▶ [TO-DO ITEM] In the entries that follow, find the word "degrees" and report each line it is on.

Segment Start: DATA SECTION

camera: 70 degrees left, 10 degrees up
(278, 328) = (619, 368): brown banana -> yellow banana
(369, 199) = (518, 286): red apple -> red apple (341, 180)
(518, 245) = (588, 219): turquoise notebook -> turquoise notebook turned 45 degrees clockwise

Segment End: DATA SECTION
Segment Start: DATA SECTION

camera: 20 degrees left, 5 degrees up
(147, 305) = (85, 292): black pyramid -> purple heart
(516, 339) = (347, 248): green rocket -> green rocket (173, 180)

Segment End: DATA SECTION
Segment Start: DATA SECTION

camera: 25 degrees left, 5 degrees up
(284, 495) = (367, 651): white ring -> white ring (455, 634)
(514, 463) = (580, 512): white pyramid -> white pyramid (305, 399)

Segment End: DATA SECTION

▶ [WRITTEN REPLY]
camera: 70 degrees left, 10 degrees up
(518, 245) = (588, 219): turquoise notebook -> turquoise notebook turned 45 degrees clockwise
camera: 20 degrees left, 5 degrees up
camera: 25 degrees left, 5 degrees up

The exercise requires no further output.